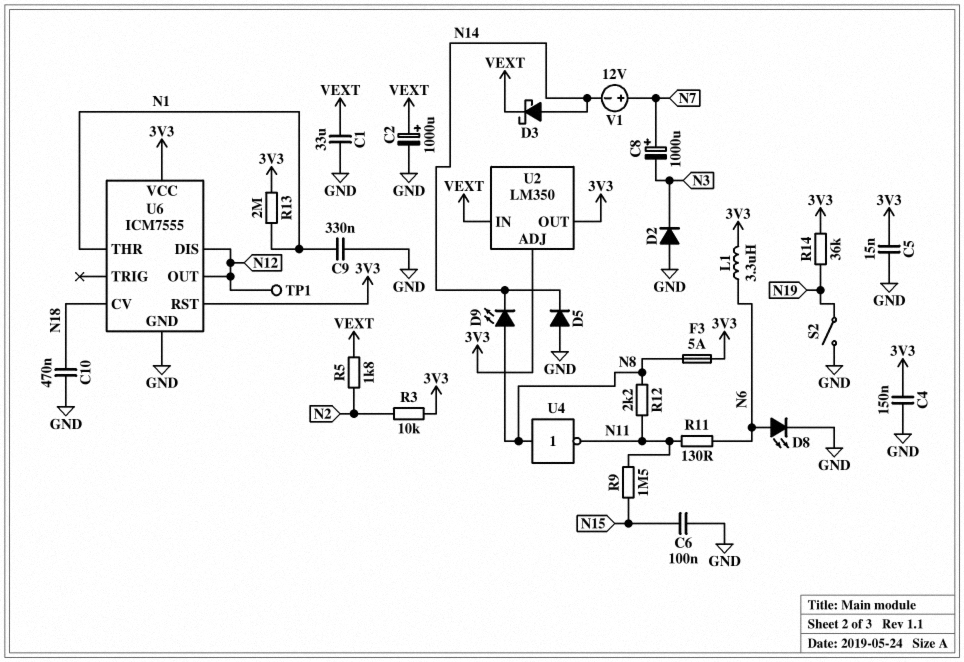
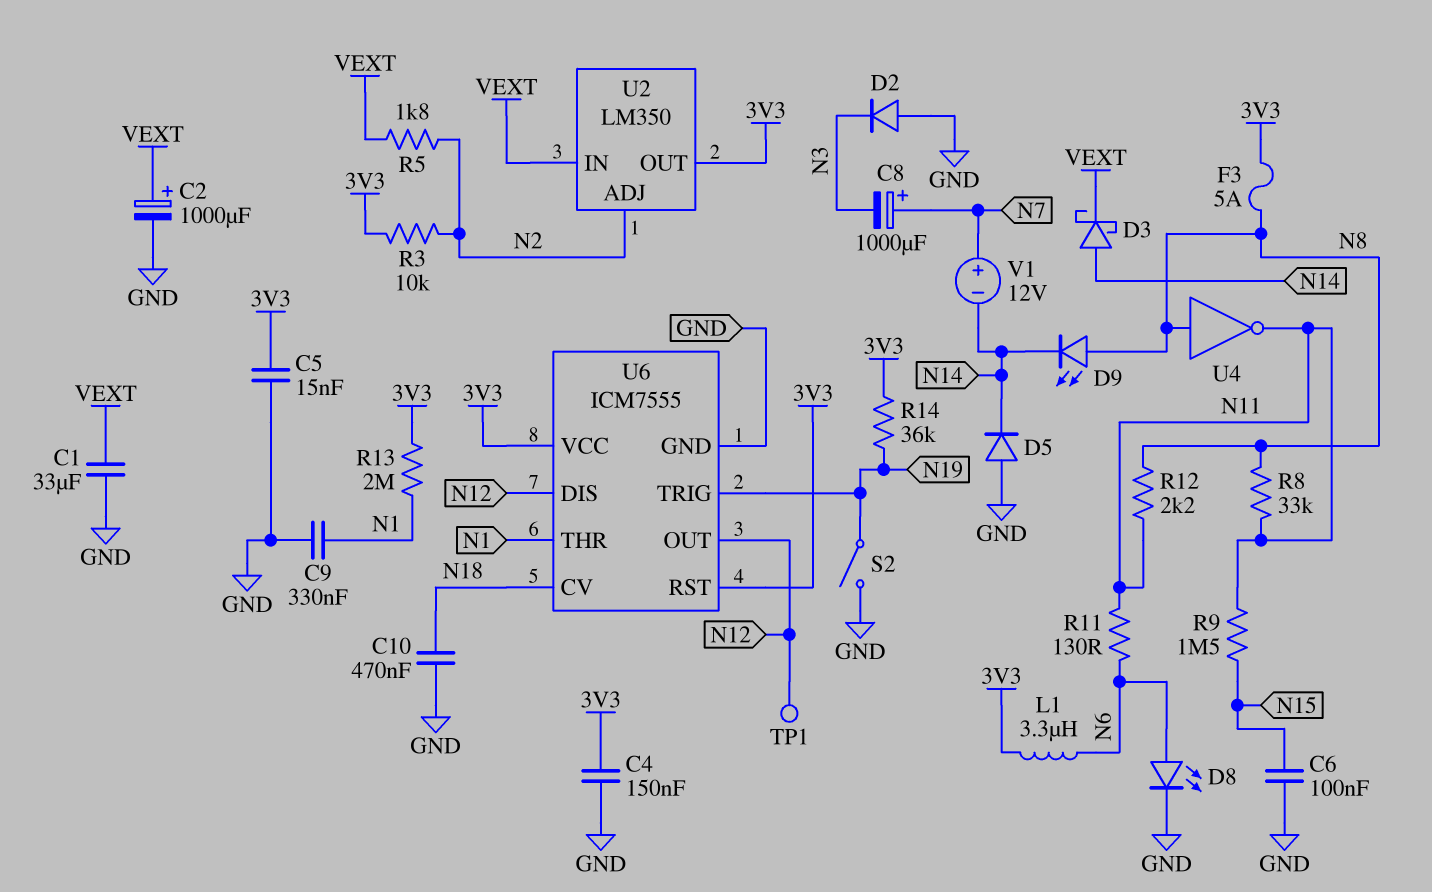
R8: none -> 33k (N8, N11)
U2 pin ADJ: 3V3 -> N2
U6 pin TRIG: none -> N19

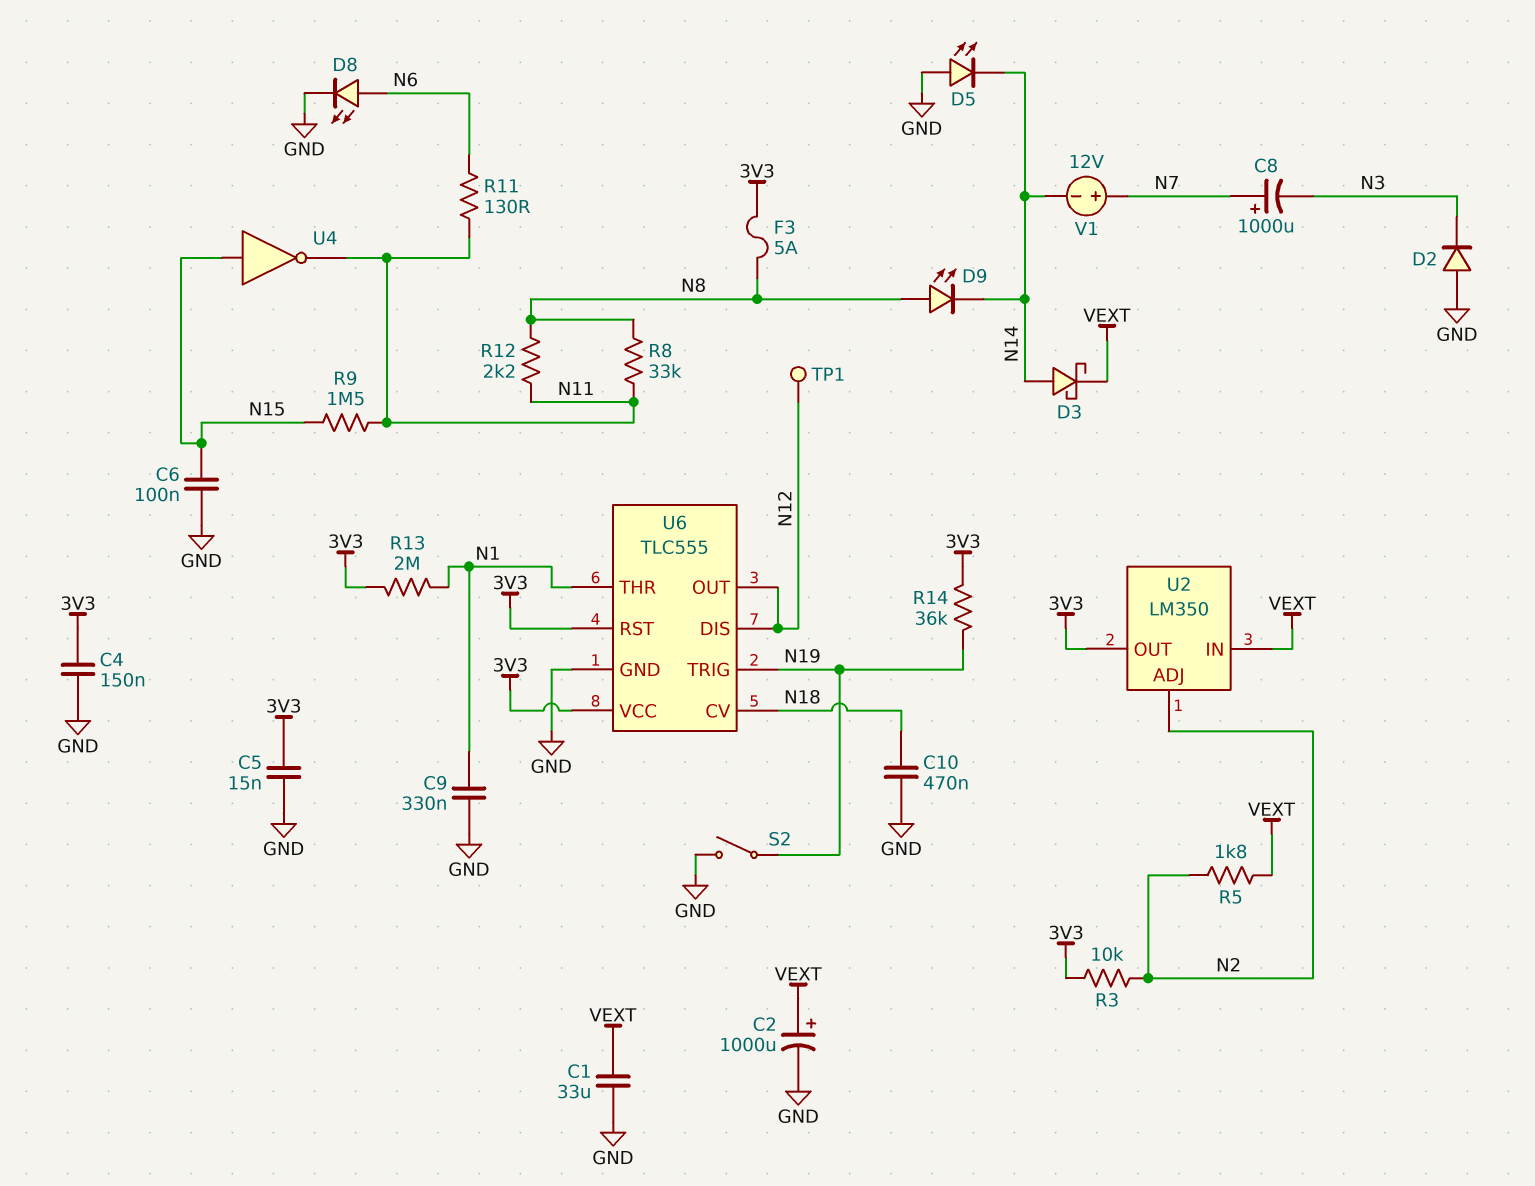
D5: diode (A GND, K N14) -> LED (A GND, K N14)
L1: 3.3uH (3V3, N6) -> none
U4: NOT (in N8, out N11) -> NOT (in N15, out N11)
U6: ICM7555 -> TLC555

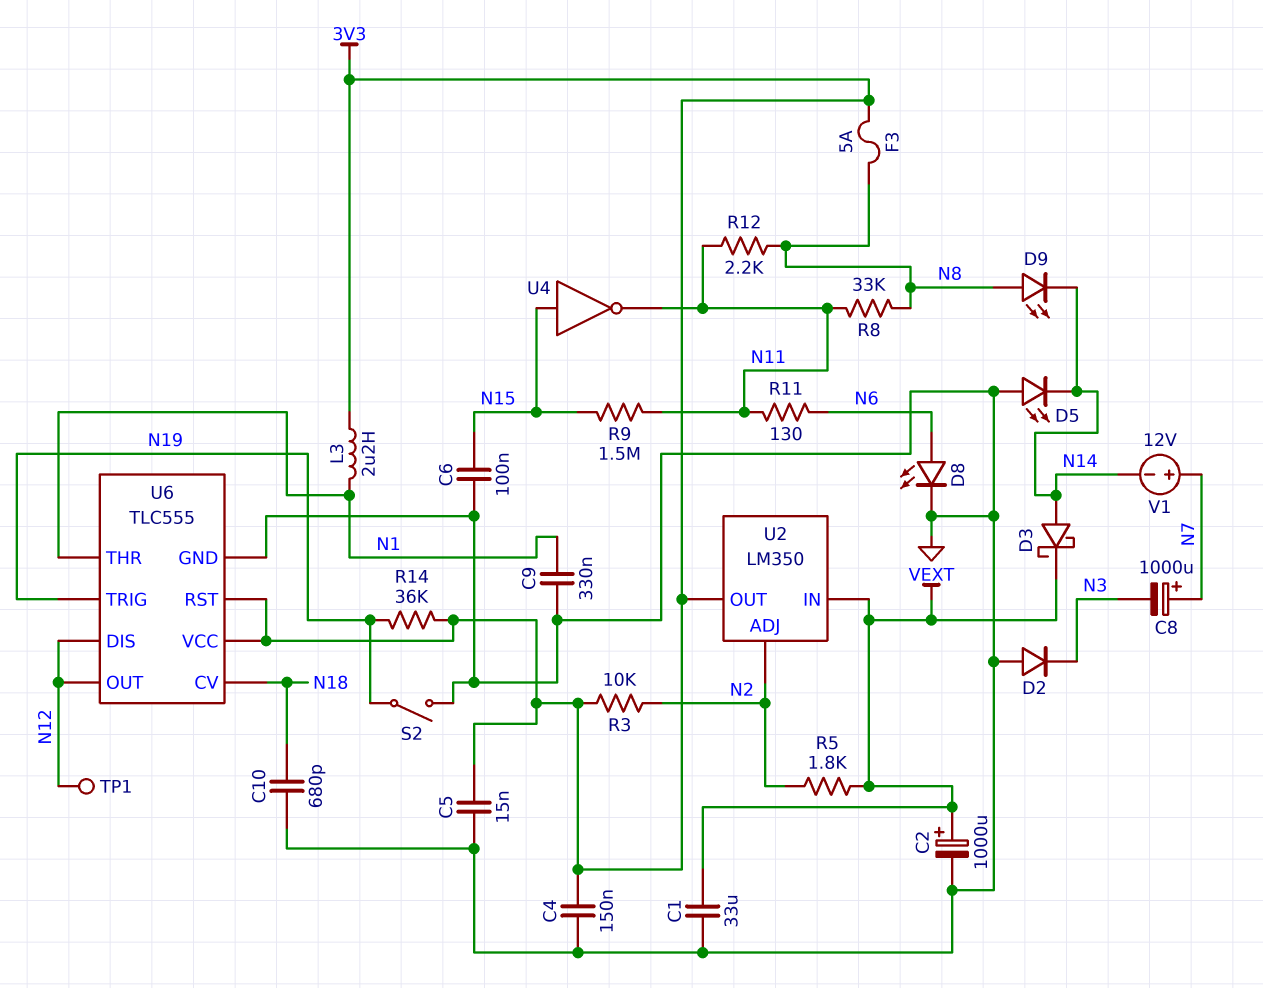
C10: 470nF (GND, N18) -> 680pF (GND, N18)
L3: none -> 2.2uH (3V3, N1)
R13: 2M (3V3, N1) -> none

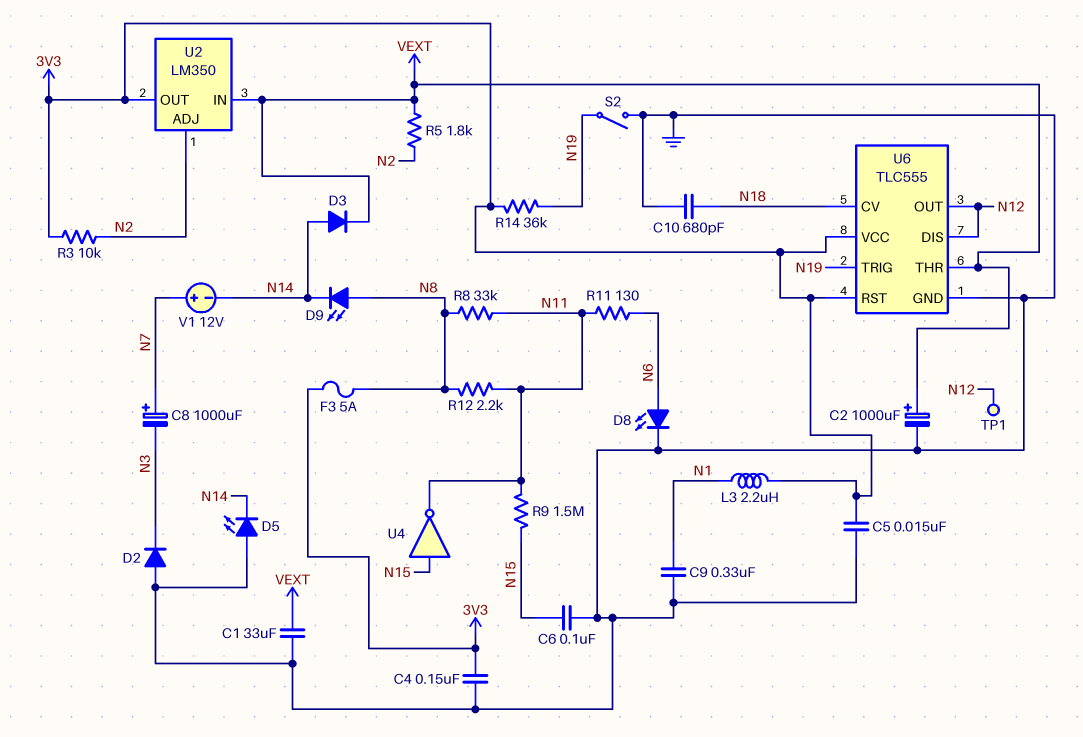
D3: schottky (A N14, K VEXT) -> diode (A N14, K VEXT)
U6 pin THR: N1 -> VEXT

---*---

## [Problem description]
Skip the pictures and print each record exactly as it stands.

## [Answer section]
R8: none -> 33k (N8, N11)
U2 pin ADJ: 3V3 -> N2
U6 pin TRIG: none -> N19

D5: diode (A GND, K N14) -> LED (A GND, K N14)
L1: 3.3uH (3V3, N6) -> none
U4: NOT (in N8, out N11) -> NOT (in N15, out N11)
U6: ICM7555 -> TLC555

C10: 470nF (GND, N18) -> 680pF (GND, N18)
L3: none -> 2.2uH (3V3, N1)
R13: 2M (3V3, N1) -> none

D3: schottky (A N14, K VEXT) -> diode (A N14, K VEXT)
U6 pin THR: N1 -> VEXT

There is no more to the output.